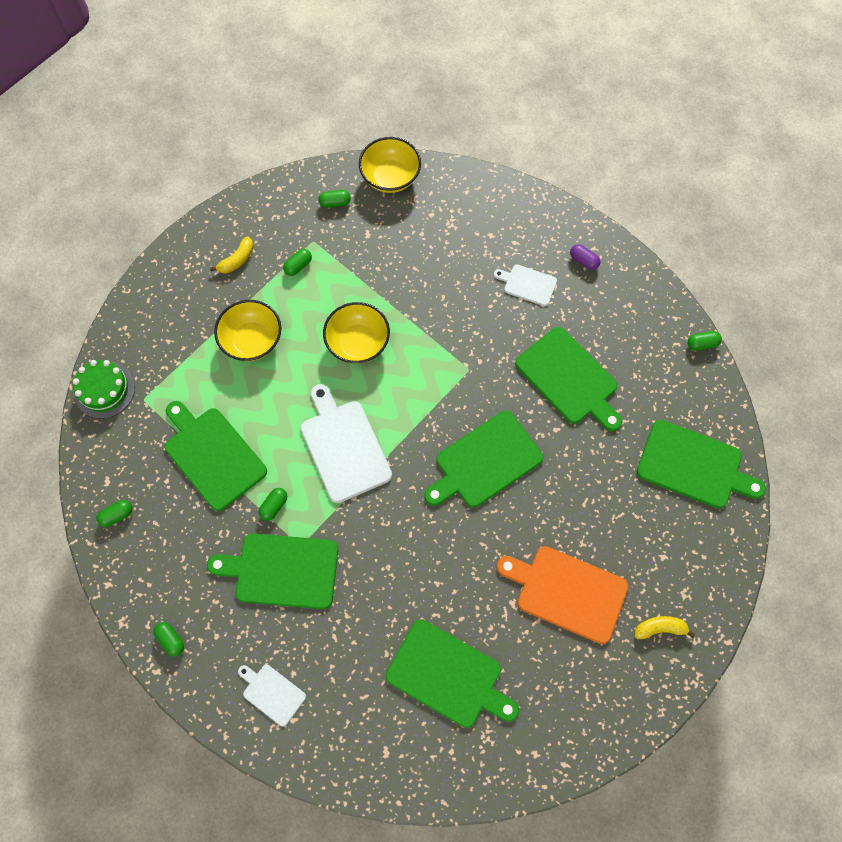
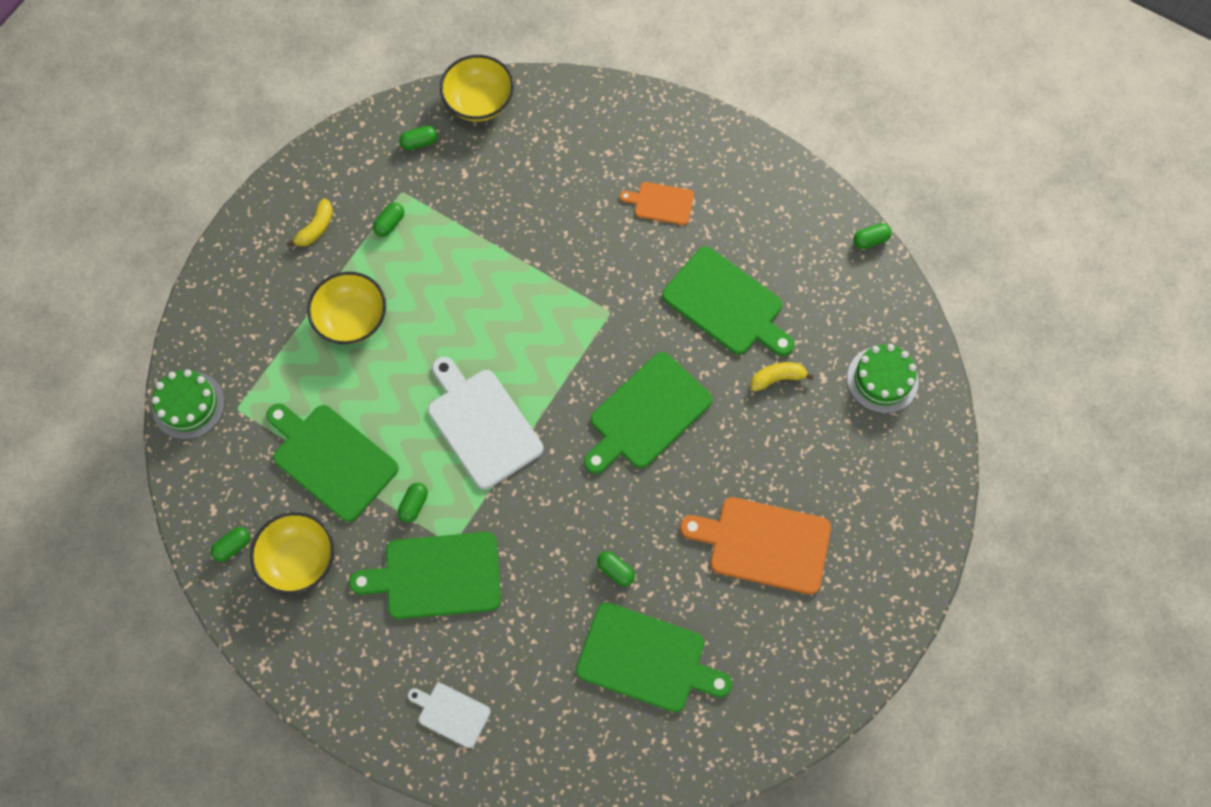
camera: 10 degrees left, 0 degrees up
(171, 640) = (324, 675): green capsule -> green capsule (615, 571)
(358, 343) = (476, 302): yellow bowl -> yellow bowl (299, 560)
(528, 284) = (661, 203): white cutting board -> orange cutting board
(583, 261) = (720, 166): purple capsule -> none
(659, 628) = (873, 566): yellow banana -> yellow banana (777, 378)
(693, 466) = (882, 379): green cutting board -> green cake

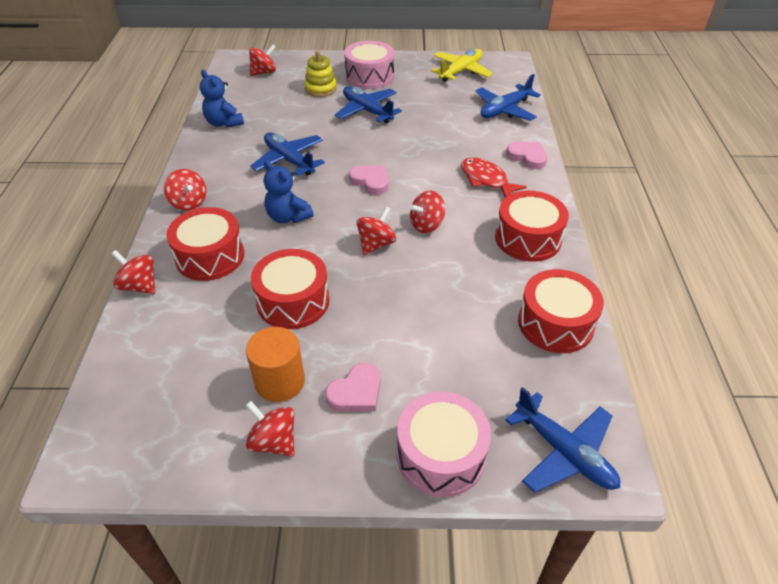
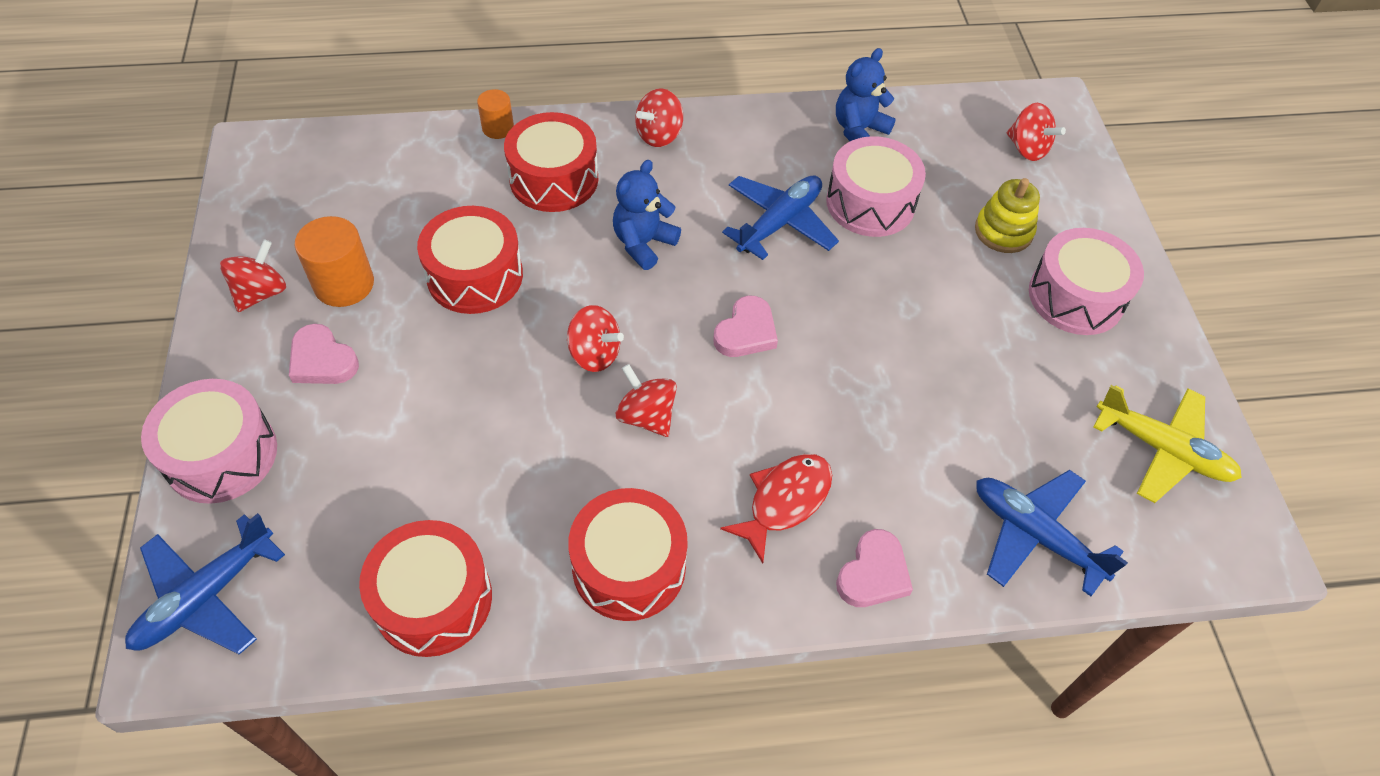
camera: 80 degrees right, 10 degrees up
(139, 286) = (498, 128): red spinning top -> orange cylinder
(285, 126) = (870, 203): none -> pink drum
(367, 111) = (953, 306): blue plane -> none

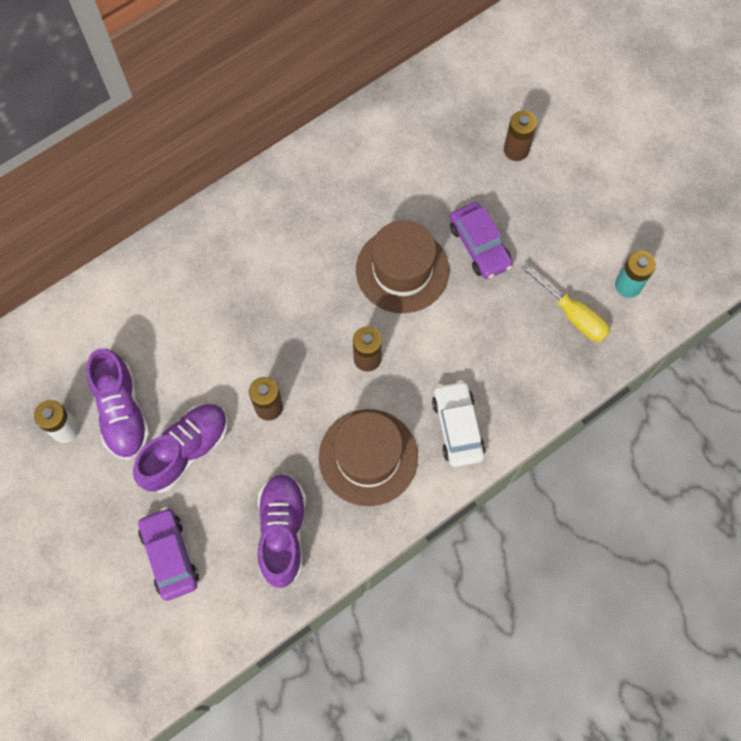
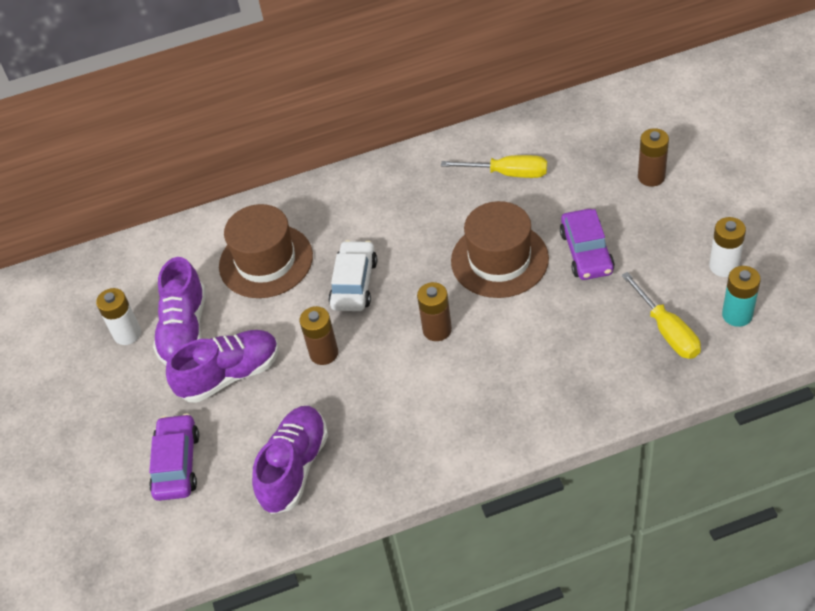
camera: 25 degrees right, 20 degrees down
(368, 457) = (406, 418): brown hat -> brown hat (266, 261)
(381, 170) = (508, 173): none -> yellow screwdriver
(457, 427) = (509, 410): white car -> white car (354, 283)
(604, 236) = (723, 266): none -> white battery

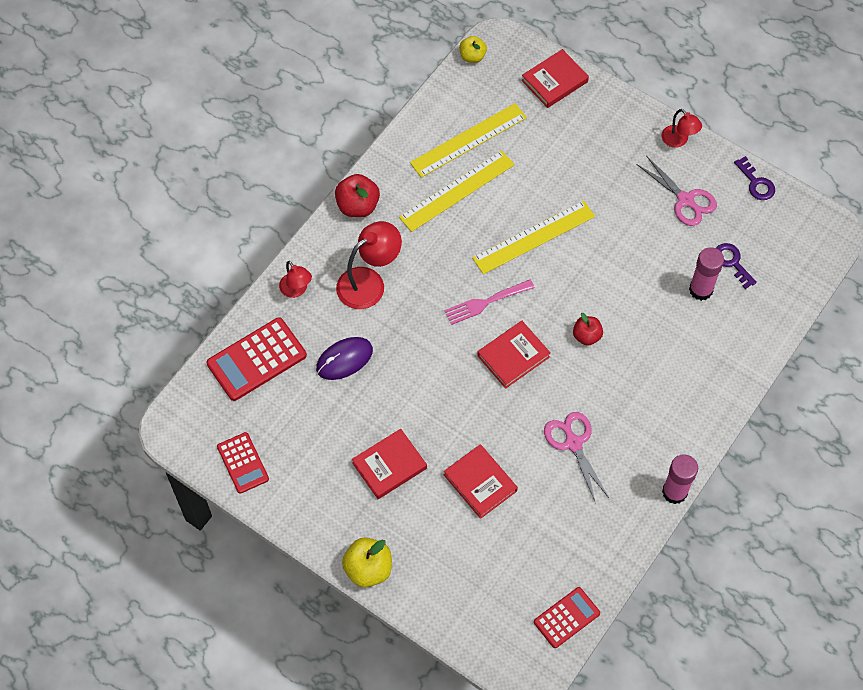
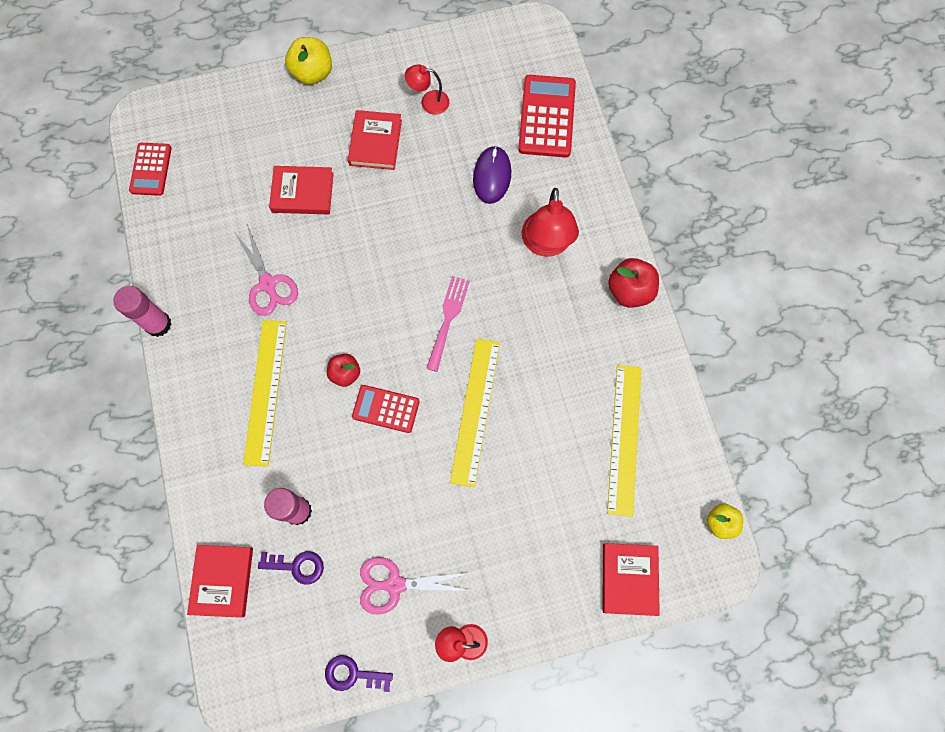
camera: 130 degrees right, 10 degrees up
(243, 463) = (468, 52): red calculator -> red calculator (386, 409)
(296, 290) = (585, 186): red lamp -> red lamp (429, 102)
(457, 190) = (578, 384): yellow ruler -> yellow ruler (266, 391)
(513, 356) = (381, 301): red book -> red book (223, 580)
(573, 443) = (268, 284): pink scissors -> pink scissors turned 45 degrees clockwise

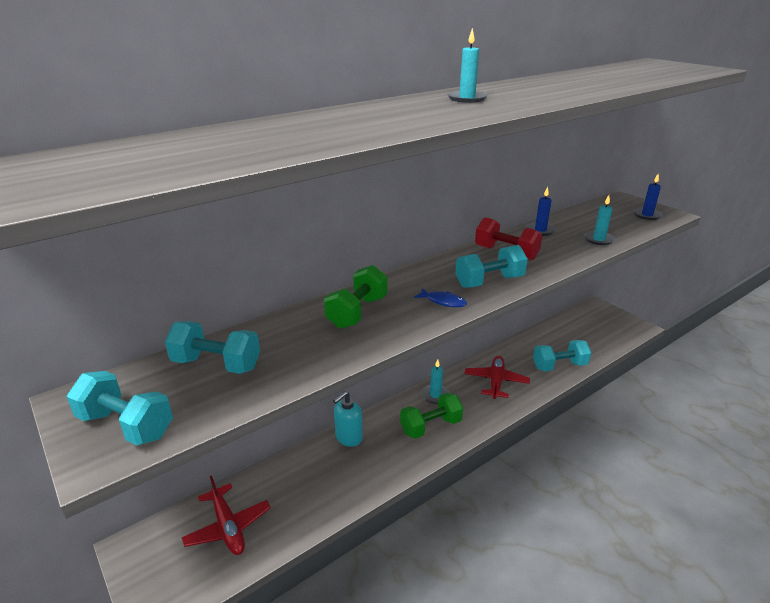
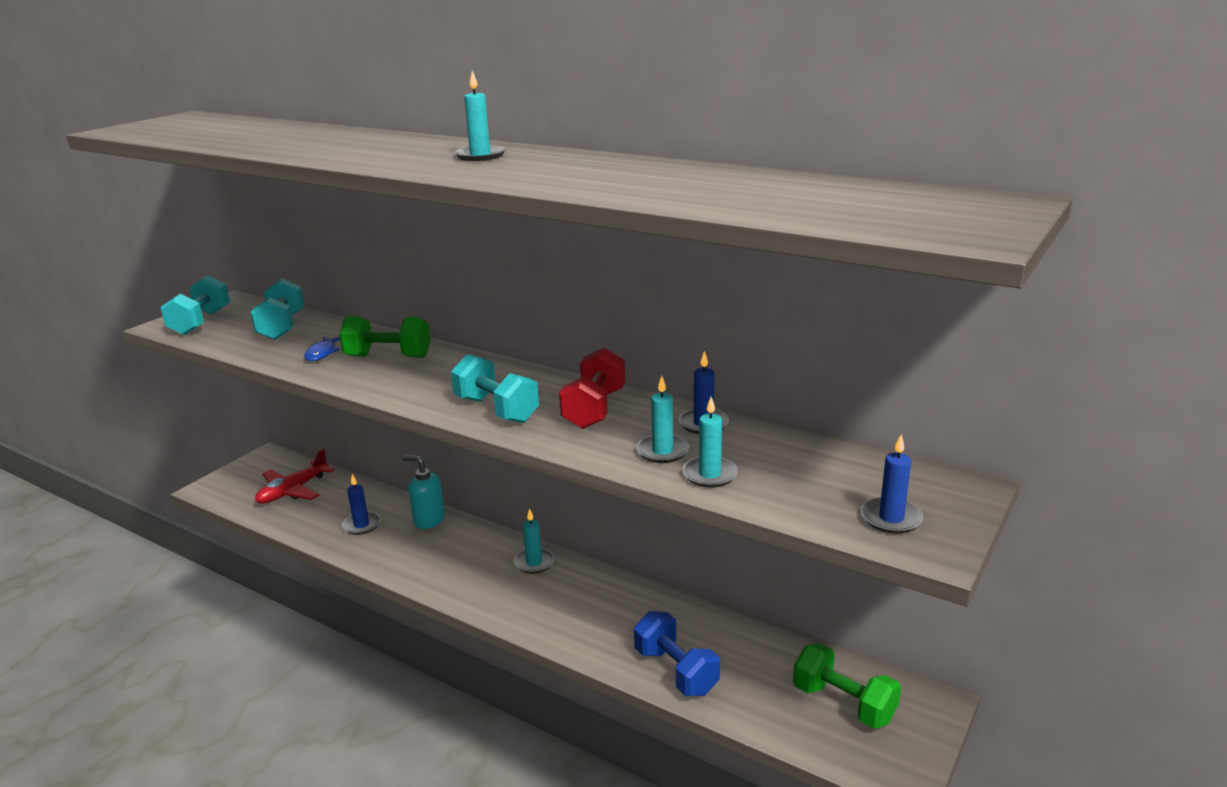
camera: 70 degrees right, 5 degrees down
(328, 480) = (361, 525): none -> blue candle
(431, 426) = (470, 572): green dumbbell -> green dumbbell (843, 703)
(443, 301) = (430, 392): blue fish -> blue fish (322, 353)
(496, 382) = (593, 609): red plane -> none
(559, 366) = (675, 671): turquoise dumbbell -> blue dumbbell
(569, 245) = (662, 451): none -> turquoise candle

________

** Required action **
Reproduce, word for word and in full, only the lines above that start at the line with "camera: 70 degrees right, 5 degrees down" and run through the line with "(496, 382) = (593, 609): red plane -> none", both ends included.

** Your response **
camera: 70 degrees right, 5 degrees down
(328, 480) = (361, 525): none -> blue candle
(431, 426) = (470, 572): green dumbbell -> green dumbbell (843, 703)
(443, 301) = (430, 392): blue fish -> blue fish (322, 353)
(496, 382) = (593, 609): red plane -> none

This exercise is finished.